-- Given data follows --

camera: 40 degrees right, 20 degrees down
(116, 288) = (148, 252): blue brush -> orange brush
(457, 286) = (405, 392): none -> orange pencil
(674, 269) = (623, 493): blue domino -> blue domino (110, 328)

-- Given data concluded --

An exact restatement of the data is required.

camera: 40 degrees right, 20 degrees down
(116, 288) = (148, 252): blue brush -> orange brush
(457, 286) = (405, 392): none -> orange pencil
(674, 269) = (623, 493): blue domino -> blue domino (110, 328)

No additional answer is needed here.